# [Task statement]
Only the lines that hold "missing" should be in the answer, each copied from the data below.
BEGIN Dataset section
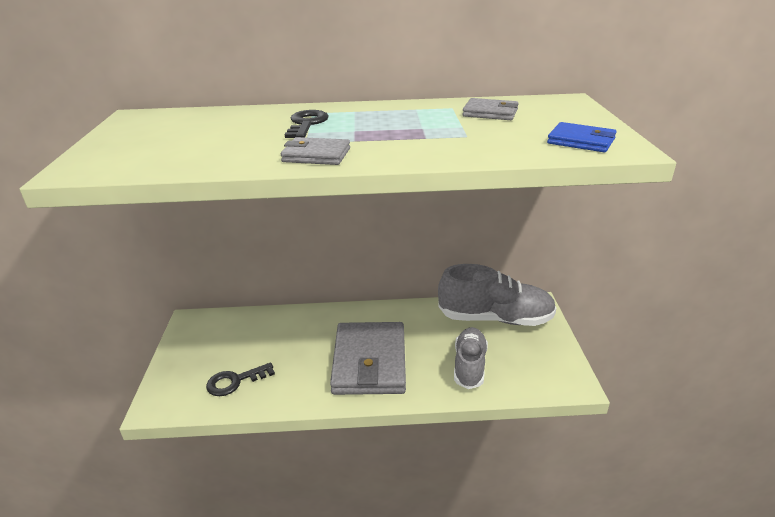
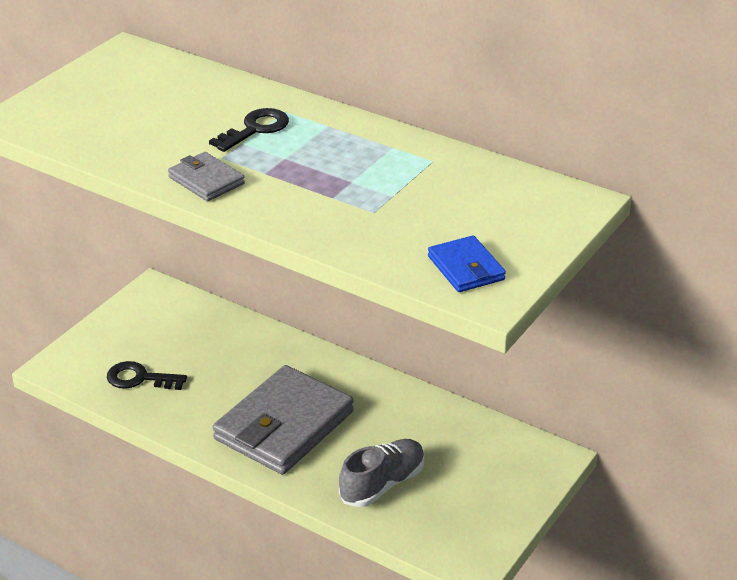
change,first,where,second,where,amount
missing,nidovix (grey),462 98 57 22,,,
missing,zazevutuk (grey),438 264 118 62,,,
END Dataset section
# [Response to the task]
missing,nidovix (grey),462 98 57 22,,,
missing,zazevutuk (grey),438 264 118 62,,,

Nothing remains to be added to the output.